* Exercise requirements *
An exact copy of all the data below is needed, without its pictures.

* Entries shown *
>>>

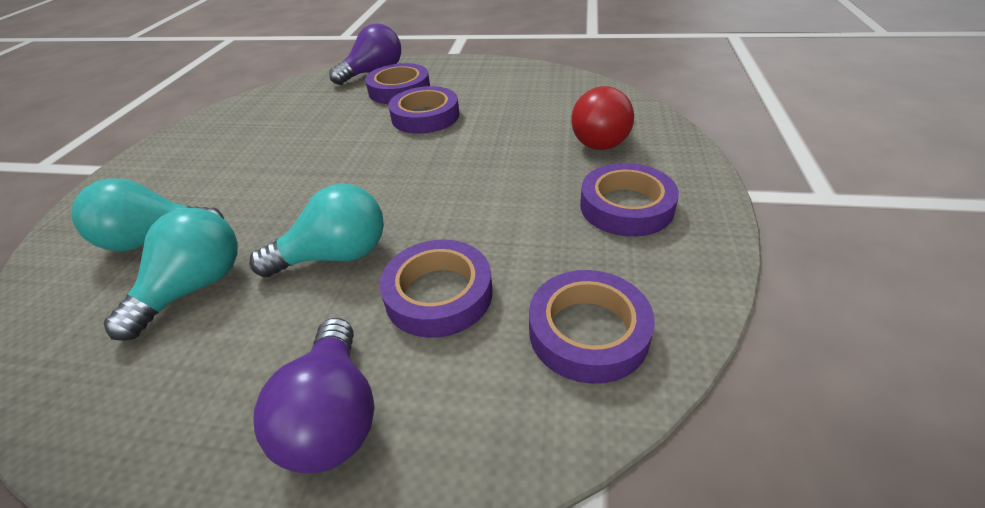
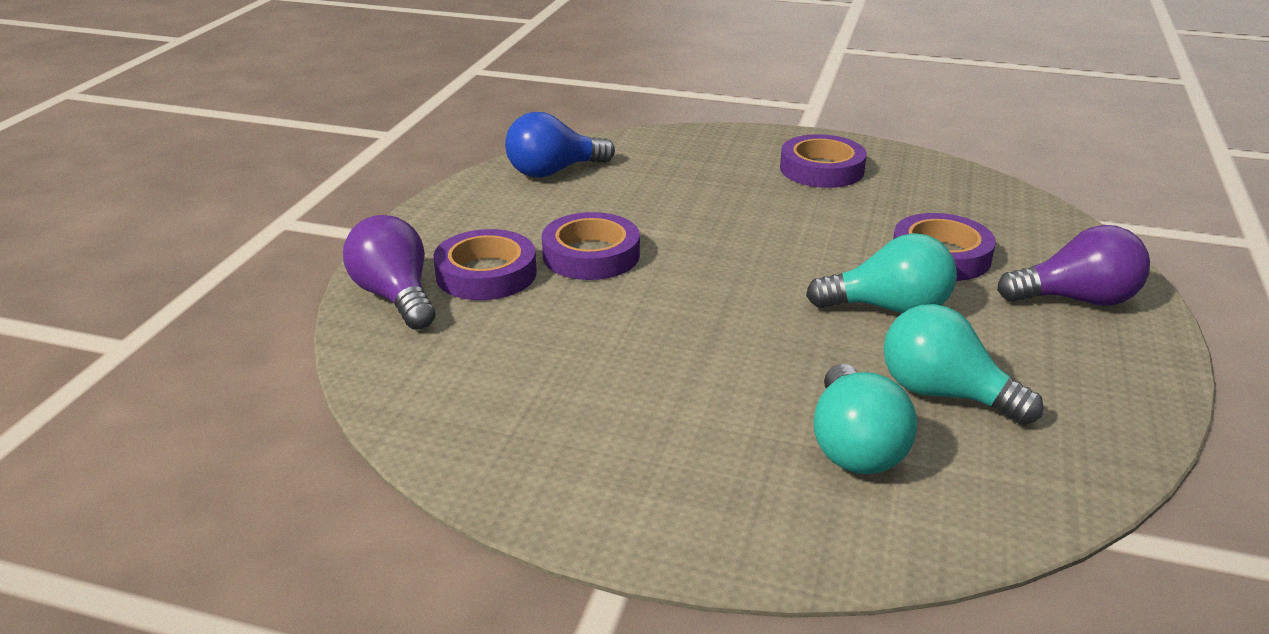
camera: 85 degrees left, 10 degrees down
(336, 256) = (888, 308): turquoise light bulb -> turquoise light bulb turned 105 degrees clockwise
(553, 86) = (553, 171): none -> blue light bulb
(588, 332) = (974, 202): purple tape -> none
(603, 139) = (699, 162): red light bulb -> none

<<<

* Answer section *
camera: 85 degrees left, 10 degrees down
(336, 256) = (888, 308): turquoise light bulb -> turquoise light bulb turned 105 degrees clockwise
(553, 86) = (553, 171): none -> blue light bulb
(588, 332) = (974, 202): purple tape -> none
(603, 139) = (699, 162): red light bulb -> none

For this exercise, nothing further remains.